[Scene difference descriptions]
+ + + + +

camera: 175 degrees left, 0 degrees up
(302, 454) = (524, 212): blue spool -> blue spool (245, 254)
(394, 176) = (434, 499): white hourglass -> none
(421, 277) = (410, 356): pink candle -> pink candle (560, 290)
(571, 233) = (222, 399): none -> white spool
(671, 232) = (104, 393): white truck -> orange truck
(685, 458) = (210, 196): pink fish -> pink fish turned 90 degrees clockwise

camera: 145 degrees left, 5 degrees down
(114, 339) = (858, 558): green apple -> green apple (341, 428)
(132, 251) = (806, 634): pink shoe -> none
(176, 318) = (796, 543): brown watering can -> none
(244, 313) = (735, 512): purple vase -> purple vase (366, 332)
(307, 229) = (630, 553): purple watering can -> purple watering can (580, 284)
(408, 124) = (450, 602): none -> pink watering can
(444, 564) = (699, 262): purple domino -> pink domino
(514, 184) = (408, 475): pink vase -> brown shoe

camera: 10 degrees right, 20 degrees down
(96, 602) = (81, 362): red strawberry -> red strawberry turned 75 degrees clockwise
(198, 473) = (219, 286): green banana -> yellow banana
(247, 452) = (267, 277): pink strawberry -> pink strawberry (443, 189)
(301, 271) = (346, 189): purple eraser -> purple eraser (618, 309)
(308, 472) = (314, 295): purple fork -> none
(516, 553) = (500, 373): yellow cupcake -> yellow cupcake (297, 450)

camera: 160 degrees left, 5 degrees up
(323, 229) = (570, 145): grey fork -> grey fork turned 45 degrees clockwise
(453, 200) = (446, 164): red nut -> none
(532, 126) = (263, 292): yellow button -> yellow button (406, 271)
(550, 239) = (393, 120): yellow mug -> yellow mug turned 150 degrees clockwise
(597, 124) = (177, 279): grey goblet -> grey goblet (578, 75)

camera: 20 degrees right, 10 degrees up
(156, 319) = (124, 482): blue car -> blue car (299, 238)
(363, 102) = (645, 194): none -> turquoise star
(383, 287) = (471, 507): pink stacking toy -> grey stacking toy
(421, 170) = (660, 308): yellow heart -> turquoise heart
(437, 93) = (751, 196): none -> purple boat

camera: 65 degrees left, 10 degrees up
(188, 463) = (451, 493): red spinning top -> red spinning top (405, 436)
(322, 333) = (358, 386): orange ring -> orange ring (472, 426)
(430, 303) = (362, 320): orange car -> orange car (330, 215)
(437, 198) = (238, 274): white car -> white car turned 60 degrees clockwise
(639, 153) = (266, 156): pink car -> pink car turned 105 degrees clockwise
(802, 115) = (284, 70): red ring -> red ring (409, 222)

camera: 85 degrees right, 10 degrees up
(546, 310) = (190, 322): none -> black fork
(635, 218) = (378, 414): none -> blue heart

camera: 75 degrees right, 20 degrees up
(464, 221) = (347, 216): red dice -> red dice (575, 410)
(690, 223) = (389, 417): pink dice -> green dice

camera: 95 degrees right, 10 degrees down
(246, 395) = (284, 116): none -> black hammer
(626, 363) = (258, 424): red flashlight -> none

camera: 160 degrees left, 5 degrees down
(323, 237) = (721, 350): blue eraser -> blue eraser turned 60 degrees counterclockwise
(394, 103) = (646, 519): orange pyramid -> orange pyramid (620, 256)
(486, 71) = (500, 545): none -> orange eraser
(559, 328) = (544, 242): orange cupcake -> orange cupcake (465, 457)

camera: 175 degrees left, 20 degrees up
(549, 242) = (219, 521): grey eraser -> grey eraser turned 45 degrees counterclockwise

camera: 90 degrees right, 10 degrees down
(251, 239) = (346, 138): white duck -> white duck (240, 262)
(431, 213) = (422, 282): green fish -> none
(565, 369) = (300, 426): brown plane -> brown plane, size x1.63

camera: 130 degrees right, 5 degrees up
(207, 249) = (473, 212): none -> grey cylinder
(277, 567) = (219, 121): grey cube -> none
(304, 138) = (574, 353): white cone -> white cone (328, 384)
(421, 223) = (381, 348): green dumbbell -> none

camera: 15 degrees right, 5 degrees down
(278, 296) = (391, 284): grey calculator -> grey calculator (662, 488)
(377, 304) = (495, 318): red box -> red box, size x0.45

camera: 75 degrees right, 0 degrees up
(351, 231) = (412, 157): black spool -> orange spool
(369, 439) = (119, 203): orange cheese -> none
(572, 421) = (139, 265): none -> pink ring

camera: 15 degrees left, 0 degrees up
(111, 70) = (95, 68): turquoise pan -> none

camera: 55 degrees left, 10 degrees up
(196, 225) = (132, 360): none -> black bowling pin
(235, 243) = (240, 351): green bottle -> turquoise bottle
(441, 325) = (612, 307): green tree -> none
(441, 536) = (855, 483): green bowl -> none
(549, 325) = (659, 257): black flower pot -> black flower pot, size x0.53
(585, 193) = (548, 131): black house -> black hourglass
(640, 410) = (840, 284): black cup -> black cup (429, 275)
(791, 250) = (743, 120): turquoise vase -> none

+ + + + +

Copying word for word, give each line of the data above from the first one through the line containing "(114, 339) = (858, 558): green", and nothing else.

camera: 175 degrees left, 0 degrees up
(302, 454) = (524, 212): blue spool -> blue spool (245, 254)
(394, 176) = (434, 499): white hourglass -> none
(421, 277) = (410, 356): pink candle -> pink candle (560, 290)
(571, 233) = (222, 399): none -> white spool
(671, 232) = (104, 393): white truck -> orange truck
(685, 458) = (210, 196): pink fish -> pink fish turned 90 degrees clockwise

camera: 145 degrees left, 5 degrees down
(114, 339) = (858, 558): green apple -> green apple (341, 428)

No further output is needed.